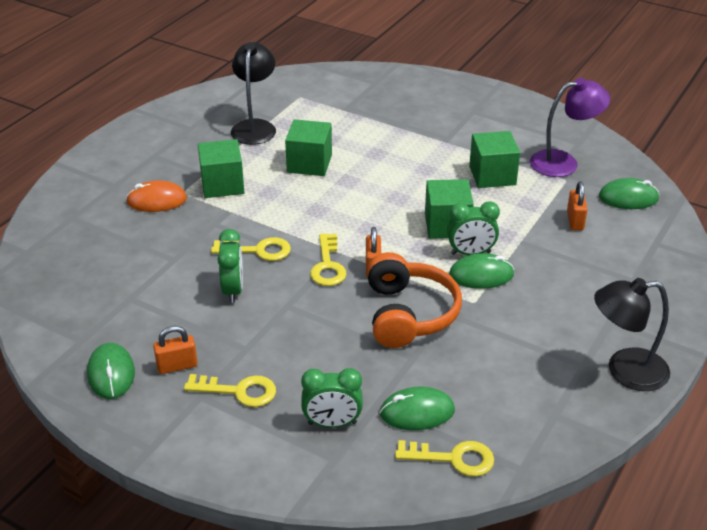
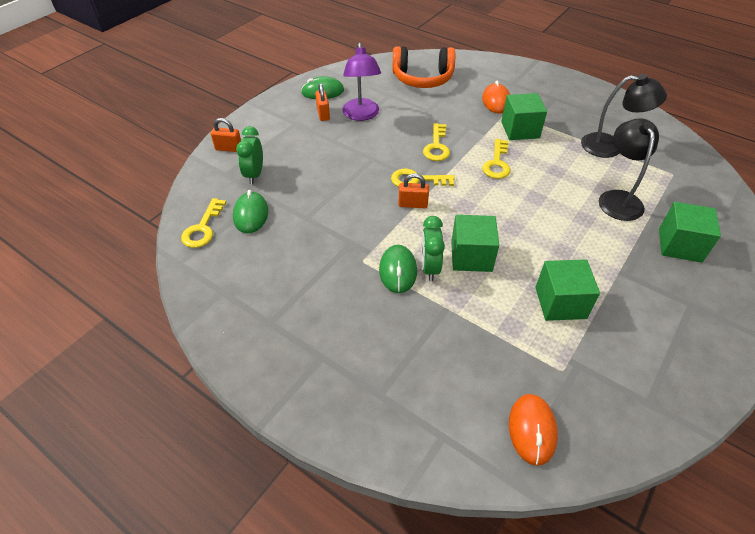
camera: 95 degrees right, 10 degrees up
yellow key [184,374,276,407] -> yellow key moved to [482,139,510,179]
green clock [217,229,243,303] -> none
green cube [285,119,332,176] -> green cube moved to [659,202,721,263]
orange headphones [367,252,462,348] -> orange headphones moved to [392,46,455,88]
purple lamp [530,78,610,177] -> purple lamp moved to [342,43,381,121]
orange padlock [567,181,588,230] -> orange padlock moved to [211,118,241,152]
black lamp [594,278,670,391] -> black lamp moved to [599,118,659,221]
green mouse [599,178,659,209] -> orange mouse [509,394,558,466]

PROBLEM STATEMENT
Restate the data word for word from its first line through the line with "orange headphones [367,252,462,348]", leaving out any picture along the way.

RESPONSE BELOW
camera: 95 degrees right, 10 degrees up
yellow key [184,374,276,407] -> yellow key moved to [482,139,510,179]
green clock [217,229,243,303] -> none
green cube [285,119,332,176] -> green cube moved to [659,202,721,263]
orange headphones [367,252,462,348] -> orange headphones moved to [392,46,455,88]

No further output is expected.